§ MATERIAL FOR THE TASK
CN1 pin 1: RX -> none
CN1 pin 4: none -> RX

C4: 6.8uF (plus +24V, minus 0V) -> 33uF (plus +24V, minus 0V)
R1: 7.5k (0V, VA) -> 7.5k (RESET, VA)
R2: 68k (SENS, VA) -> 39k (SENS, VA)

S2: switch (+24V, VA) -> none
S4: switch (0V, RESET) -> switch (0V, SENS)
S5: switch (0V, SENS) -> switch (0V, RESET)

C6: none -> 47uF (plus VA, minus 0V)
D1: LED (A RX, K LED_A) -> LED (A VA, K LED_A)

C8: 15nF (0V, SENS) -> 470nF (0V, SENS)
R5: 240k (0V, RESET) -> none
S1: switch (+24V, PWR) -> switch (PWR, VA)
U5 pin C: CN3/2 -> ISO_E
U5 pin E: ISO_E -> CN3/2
* * *
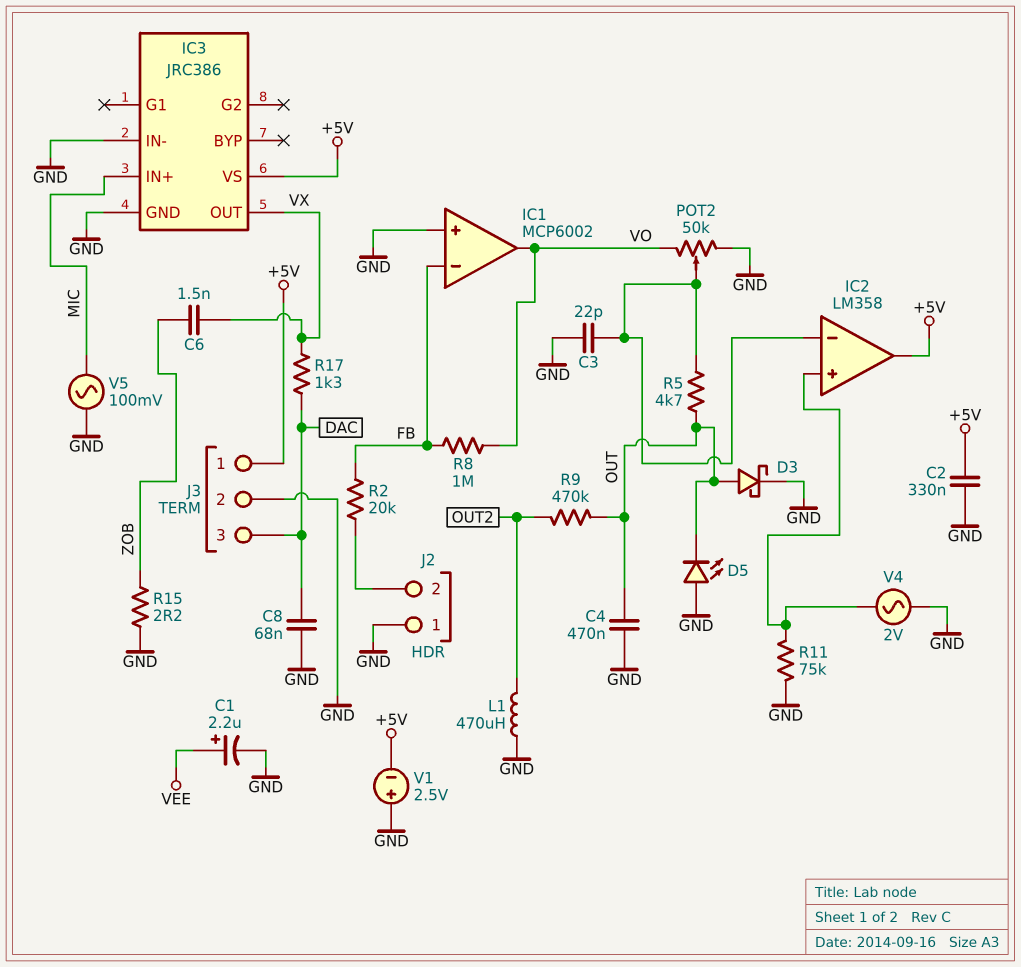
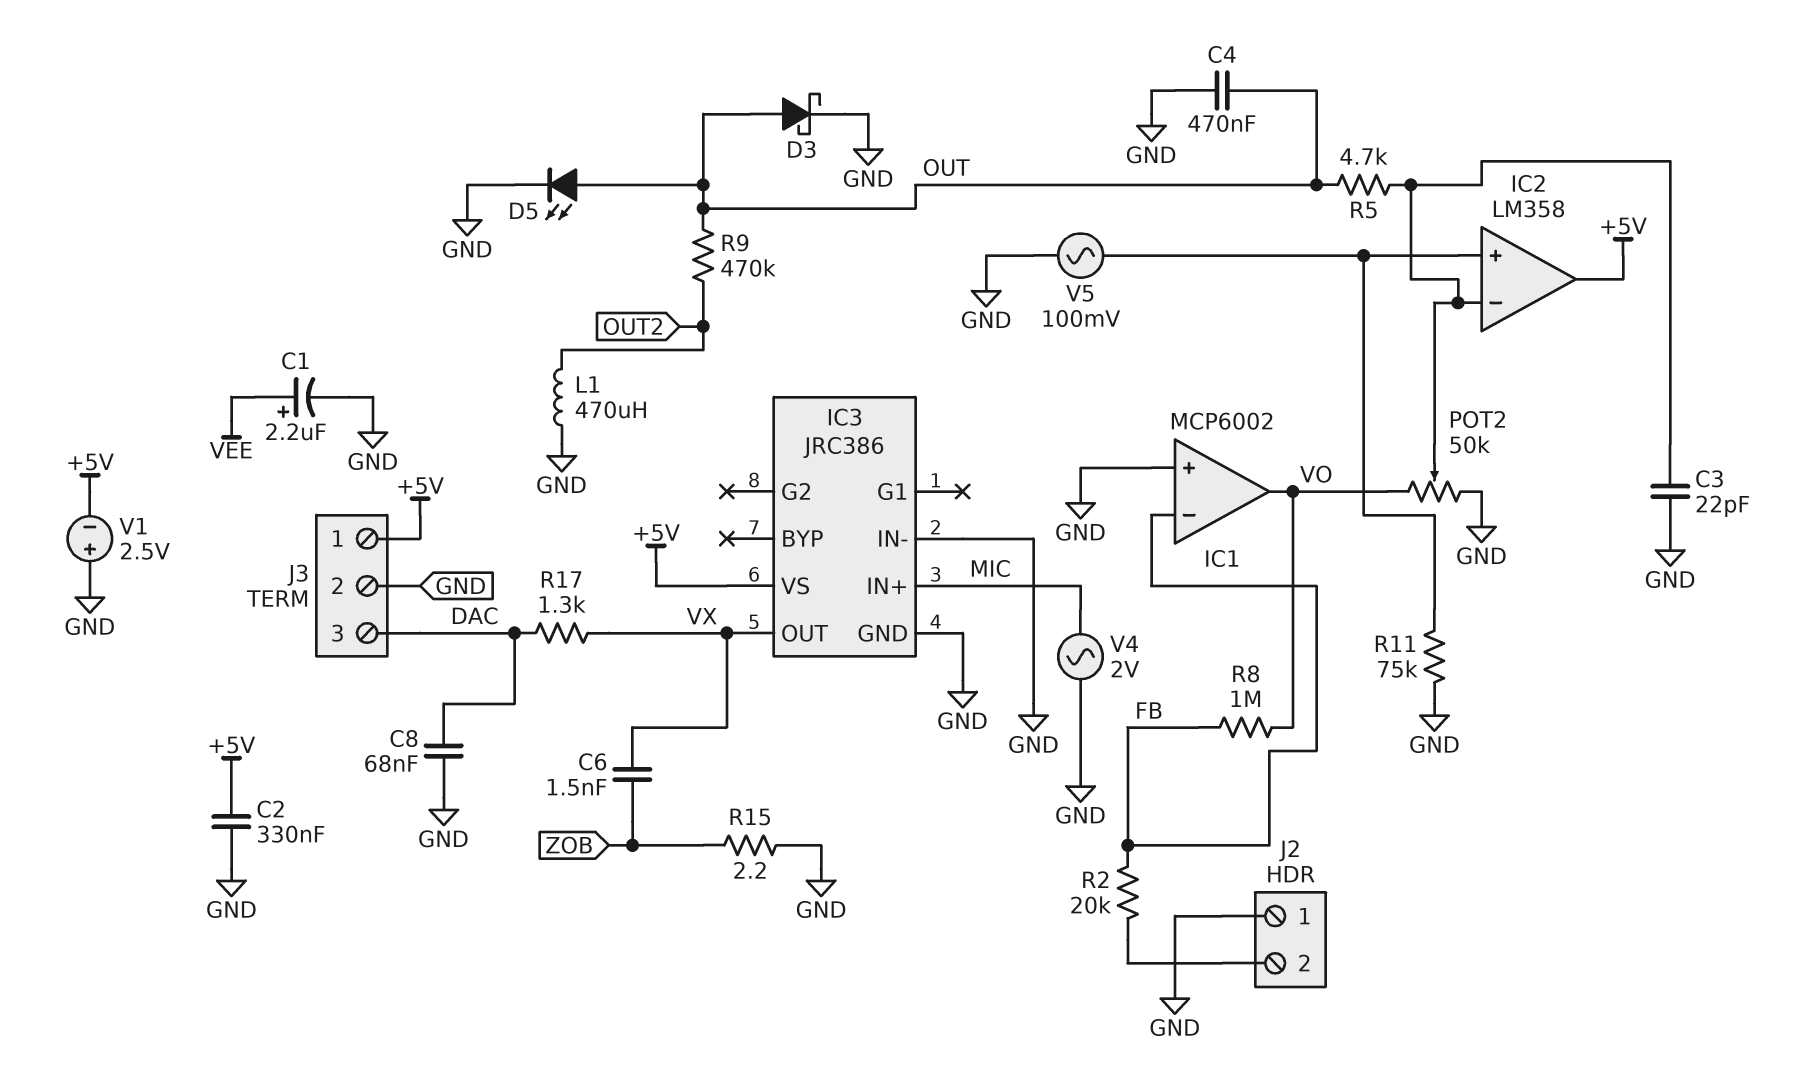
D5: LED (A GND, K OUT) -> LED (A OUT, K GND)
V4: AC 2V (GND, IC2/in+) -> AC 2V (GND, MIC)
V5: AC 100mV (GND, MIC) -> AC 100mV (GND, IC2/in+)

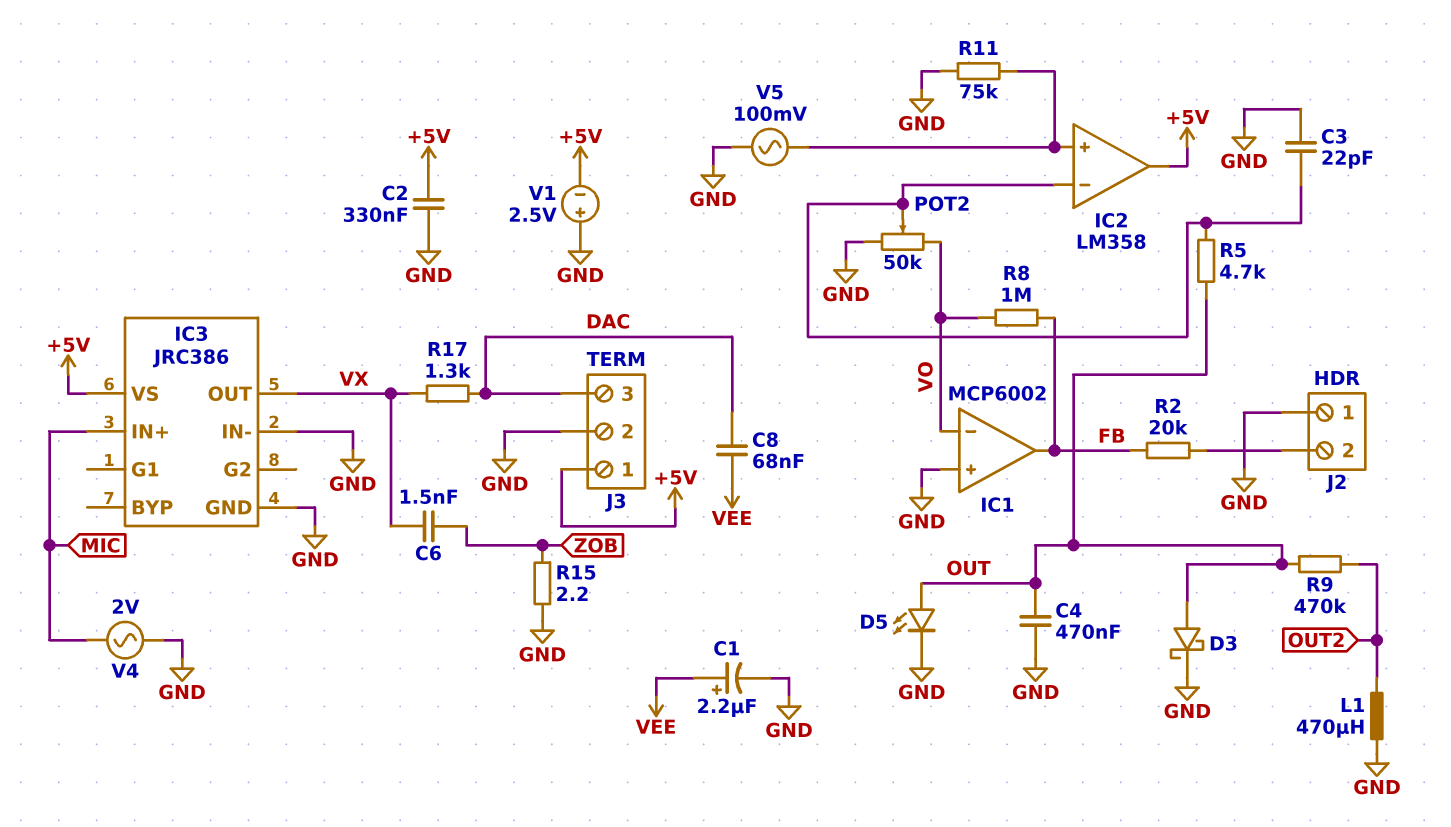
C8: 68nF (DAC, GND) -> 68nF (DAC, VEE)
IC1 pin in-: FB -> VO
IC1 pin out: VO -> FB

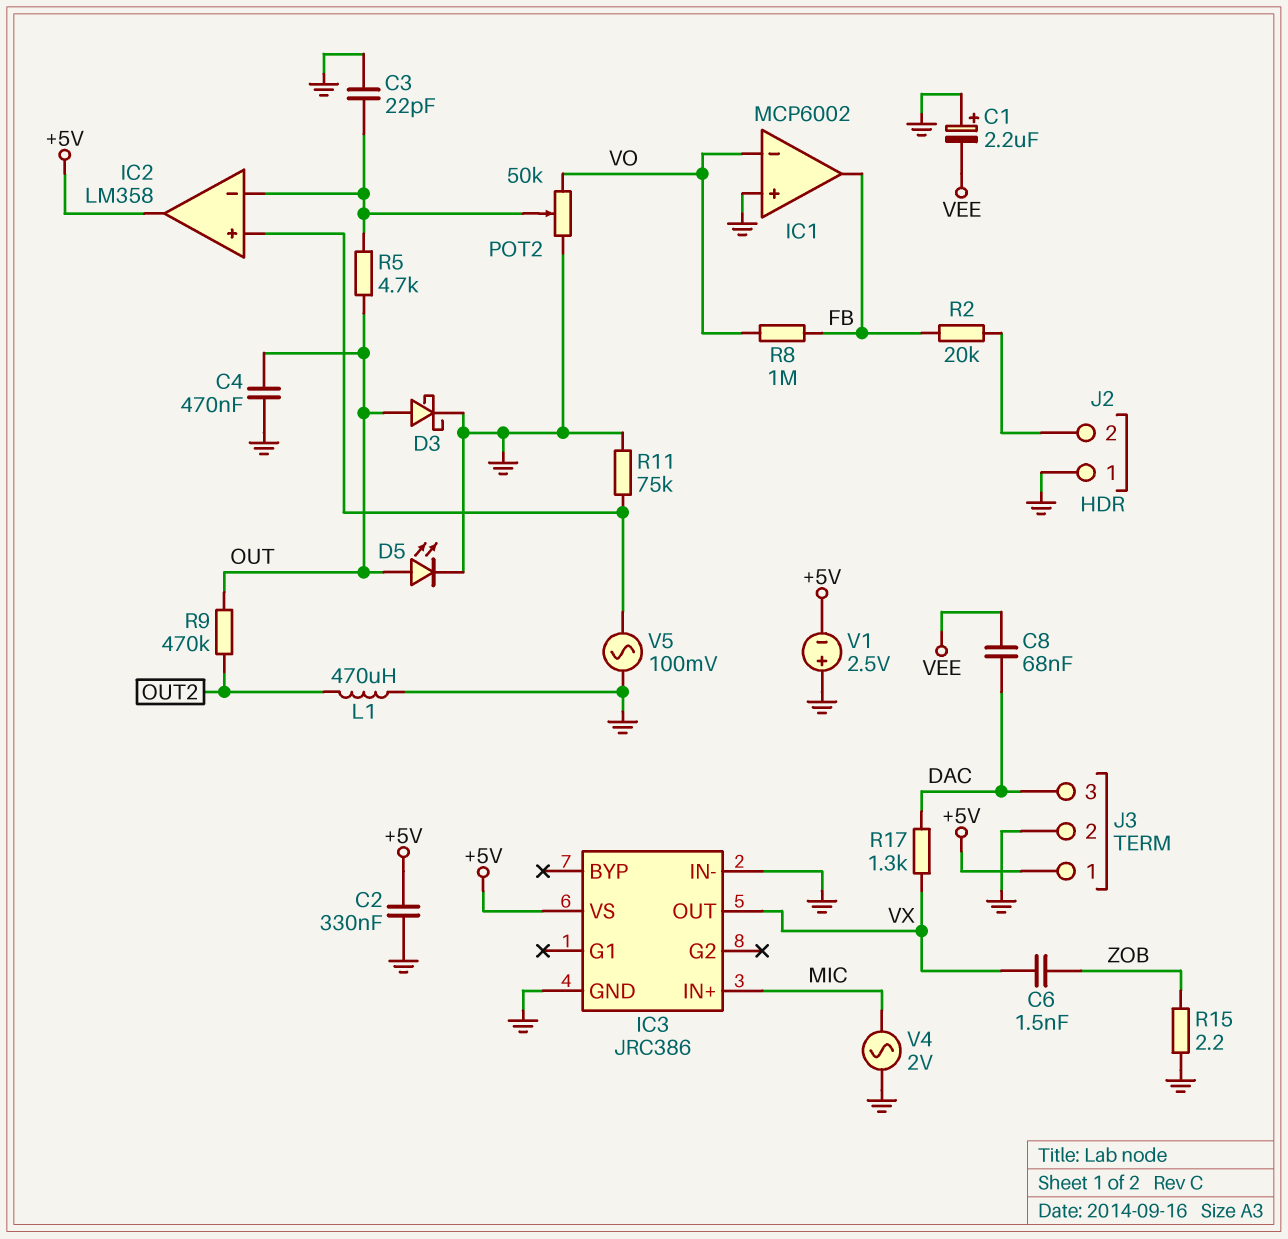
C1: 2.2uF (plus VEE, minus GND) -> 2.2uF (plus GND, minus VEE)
--
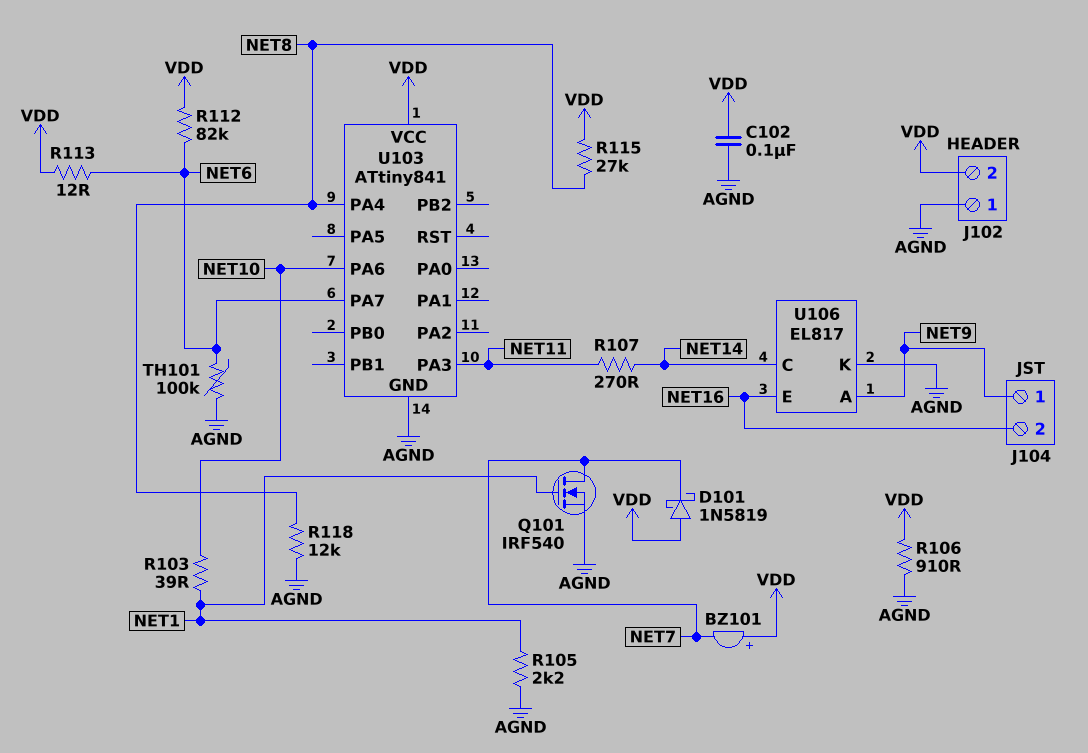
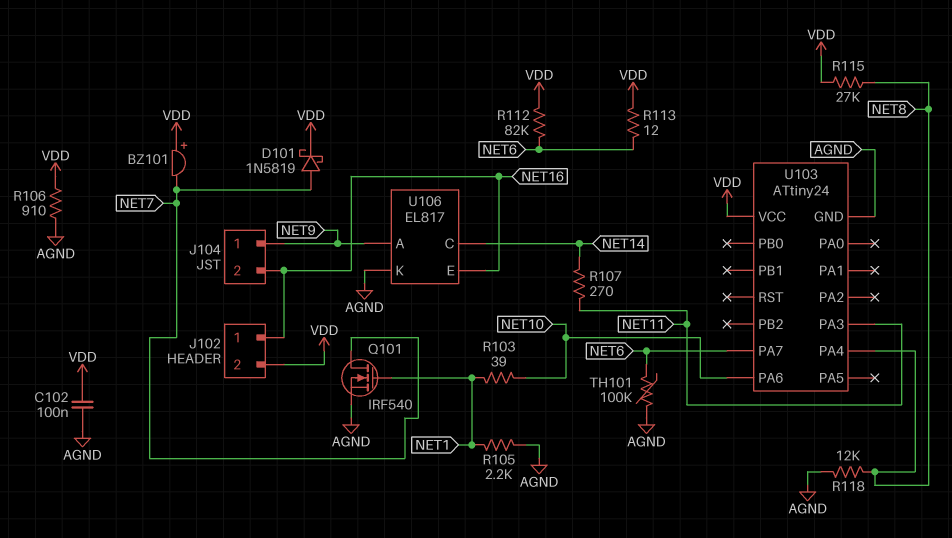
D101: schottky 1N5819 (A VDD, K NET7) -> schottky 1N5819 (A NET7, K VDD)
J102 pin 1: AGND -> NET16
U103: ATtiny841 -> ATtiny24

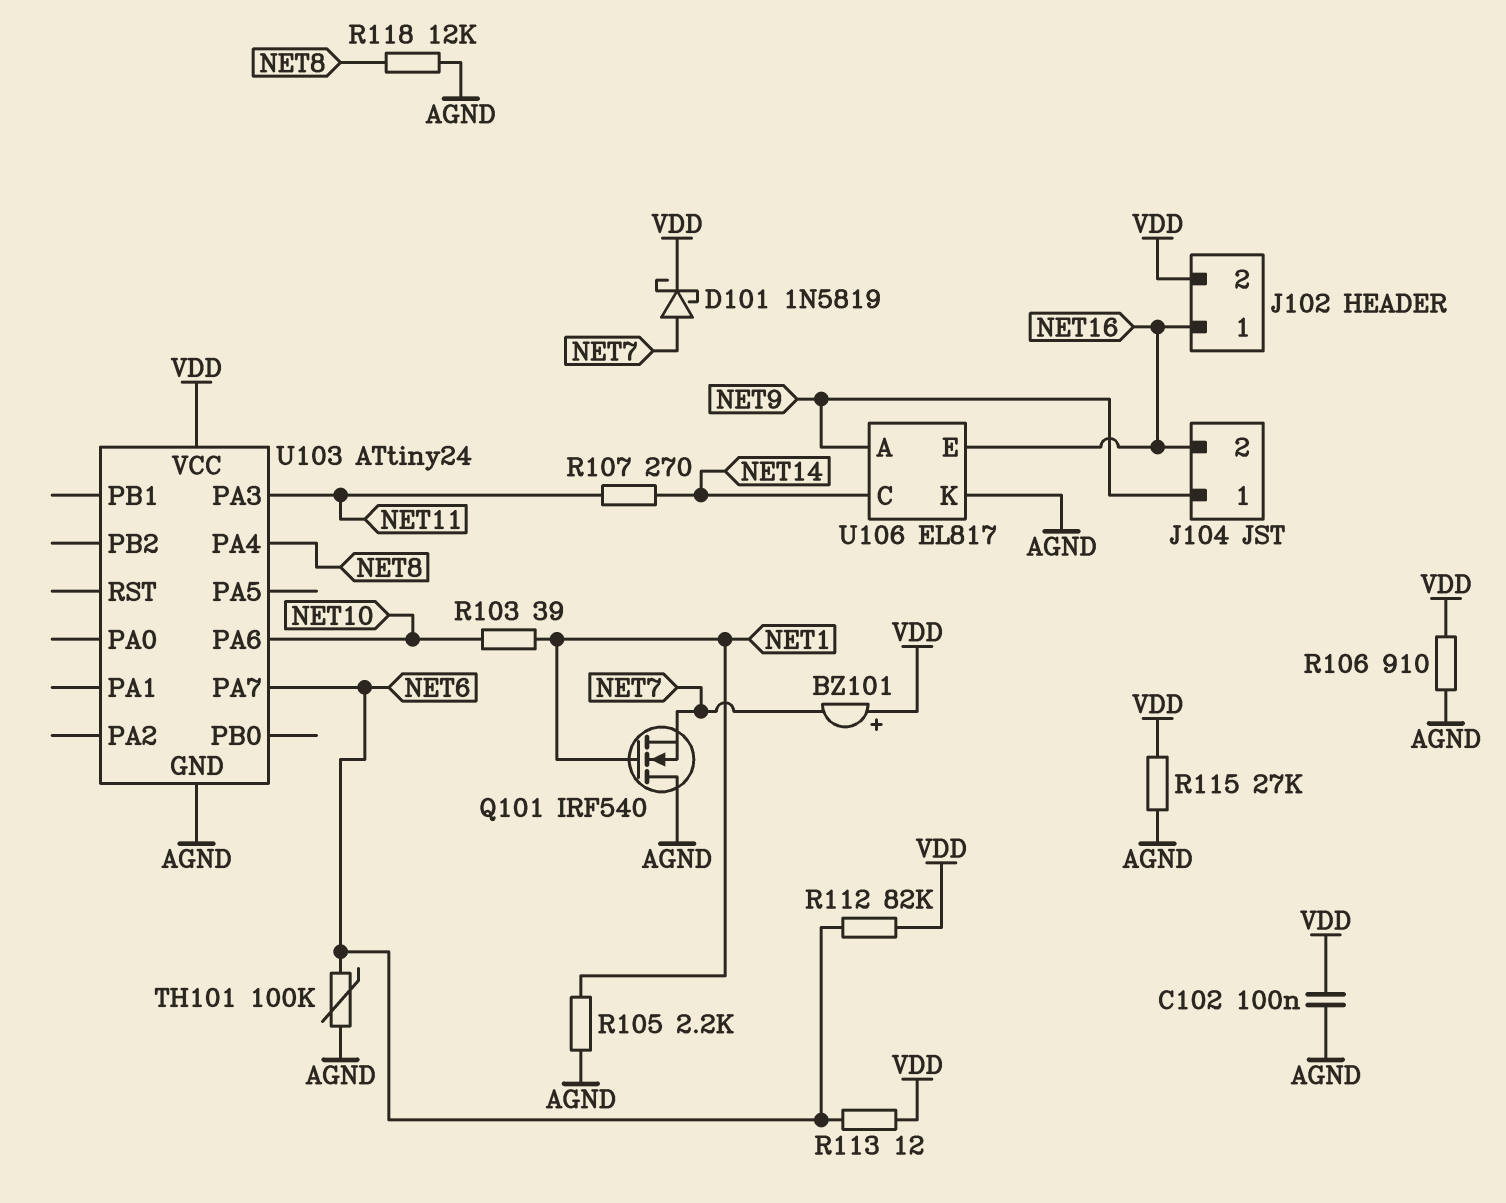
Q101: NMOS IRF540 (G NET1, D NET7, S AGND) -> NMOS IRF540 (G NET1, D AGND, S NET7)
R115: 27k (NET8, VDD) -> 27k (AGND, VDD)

§ WHAT IS BEING ASKED
Print only what lies in the material above starting at the line with "C4: 6.8uF (plus" and ending at the line with "U5 pin E: ISO_E -> CN3/2", every line exactly as given.

§ ANSWER BOX
C4: 6.8uF (plus +24V, minus 0V) -> 33uF (plus +24V, minus 0V)
R1: 7.5k (0V, VA) -> 7.5k (RESET, VA)
R2: 68k (SENS, VA) -> 39k (SENS, VA)

S2: switch (+24V, VA) -> none
S4: switch (0V, RESET) -> switch (0V, SENS)
S5: switch (0V, SENS) -> switch (0V, RESET)

C6: none -> 47uF (plus VA, minus 0V)
D1: LED (A RX, K LED_A) -> LED (A VA, K LED_A)

C8: 15nF (0V, SENS) -> 470nF (0V, SENS)
R5: 240k (0V, RESET) -> none
S1: switch (+24V, PWR) -> switch (PWR, VA)
U5 pin C: CN3/2 -> ISO_E
U5 pin E: ISO_E -> CN3/2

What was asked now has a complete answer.